*** Opening of Records shown ***

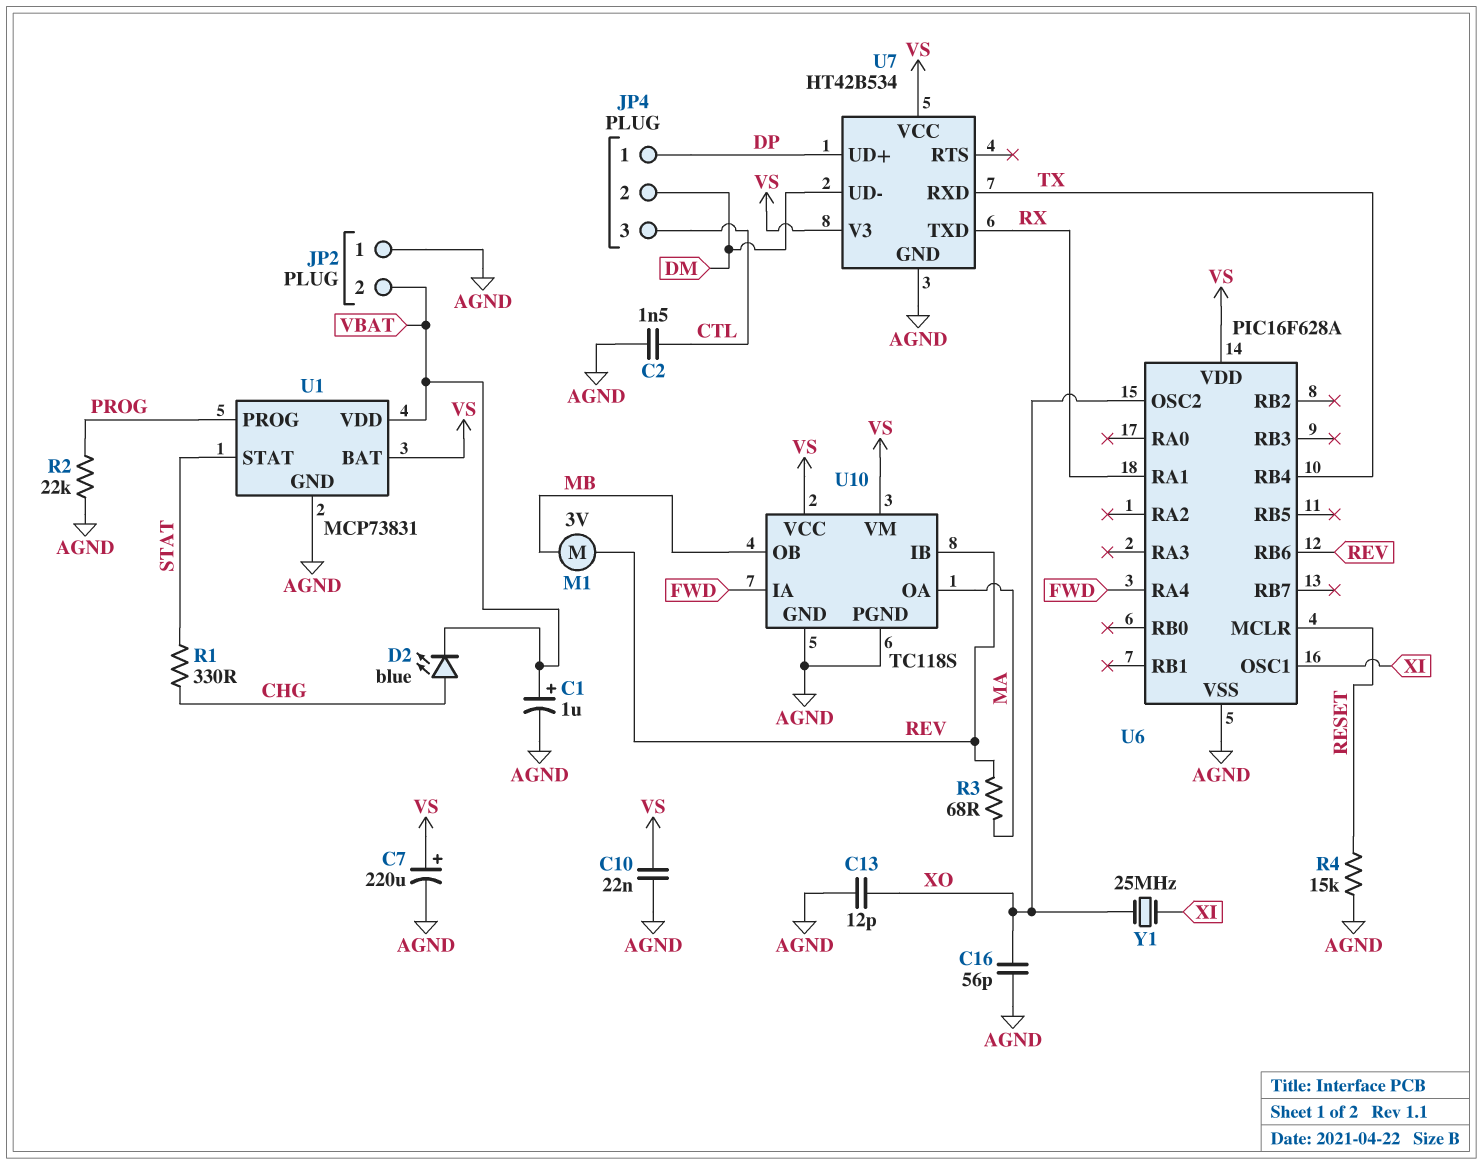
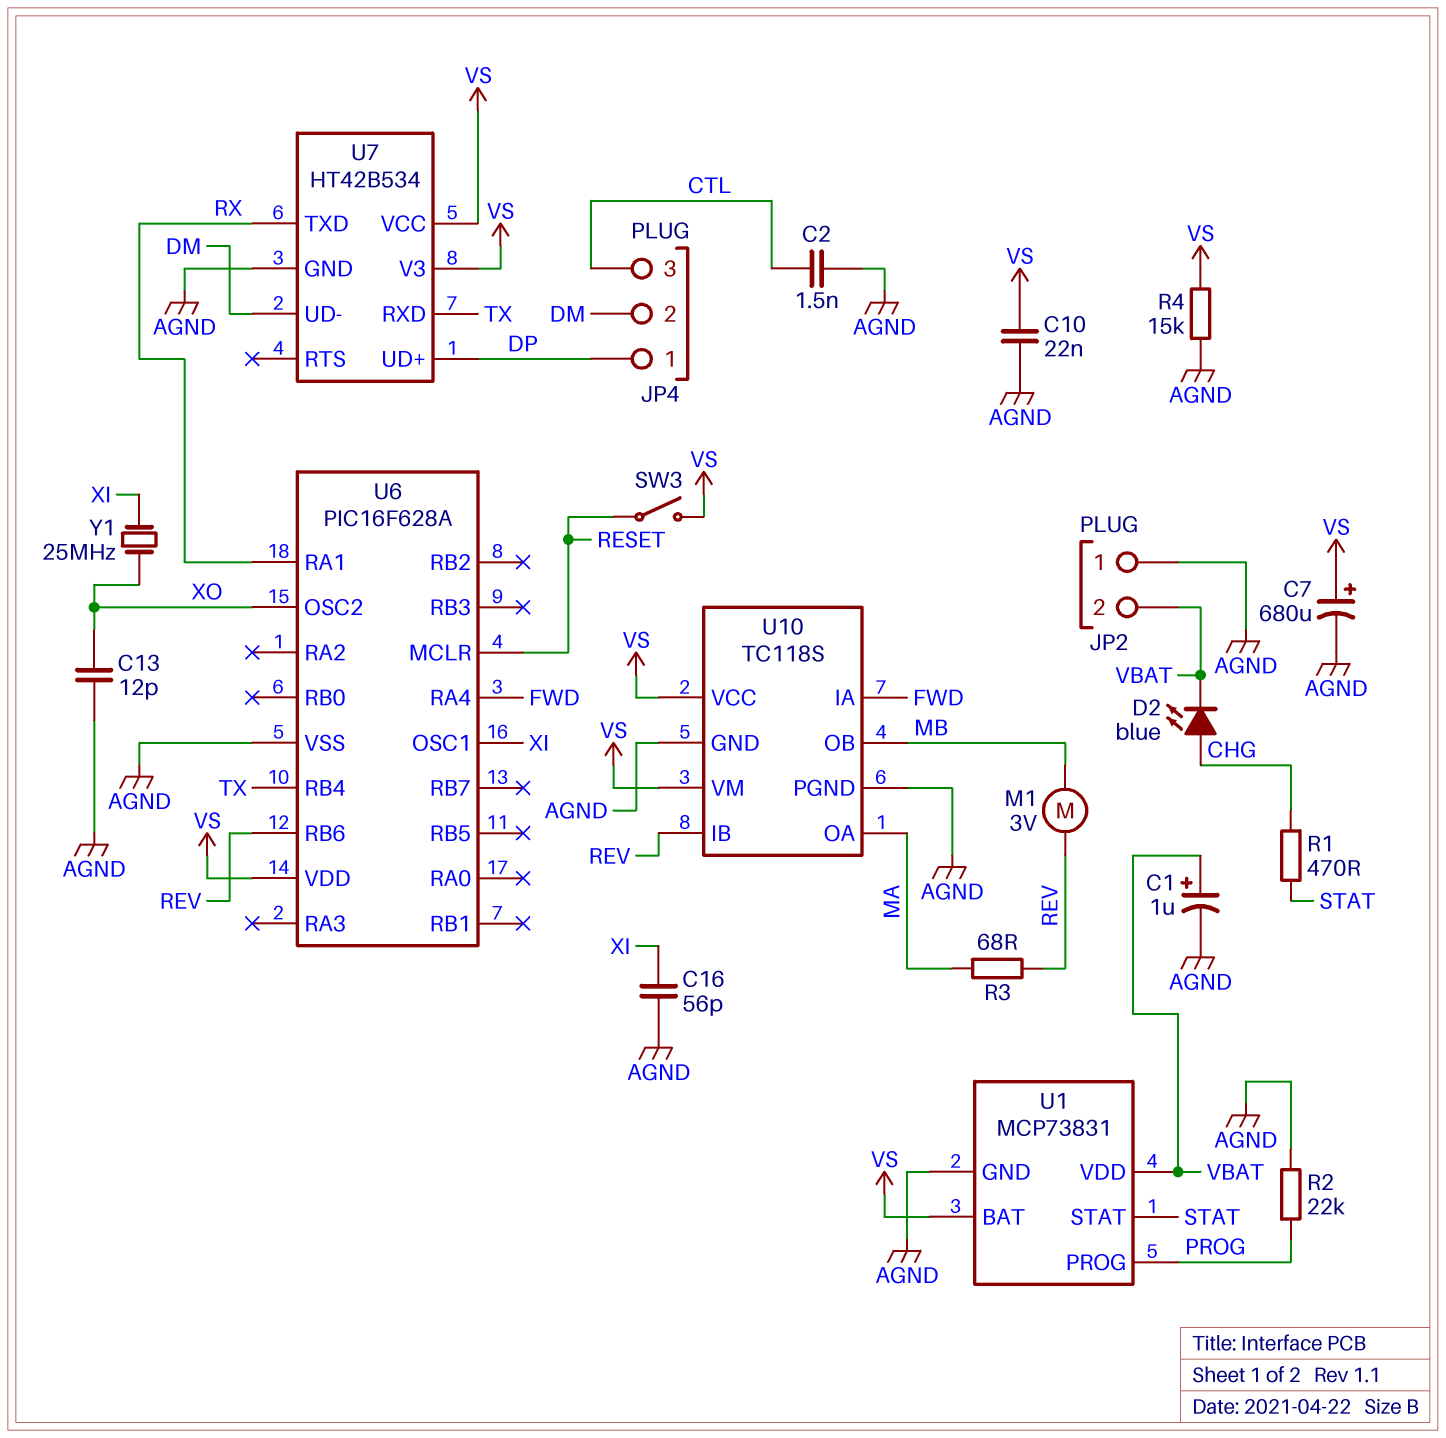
C7: 220uF (plus VS, minus AGND) -> 680uF (plus VS, minus AGND)
C16: 56pF (AGND, XO) -> 56pF (AGND, XI)
R1: 330 (CHG, STAT) -> 470 (CHG, STAT)
R4: 15k (AGND, RESET) -> 15k (AGND, VS)
SW3: none -> switch (RESET, VS)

*** Close of Records shown ***

Description of the task:
Because only the text is wanted, copy each record above precisely and omit its pictures.

Written answer:
C7: 220uF (plus VS, minus AGND) -> 680uF (plus VS, minus AGND)
C16: 56pF (AGND, XO) -> 56pF (AGND, XI)
R1: 330 (CHG, STAT) -> 470 (CHG, STAT)
R4: 15k (AGND, RESET) -> 15k (AGND, VS)
SW3: none -> switch (RESET, VS)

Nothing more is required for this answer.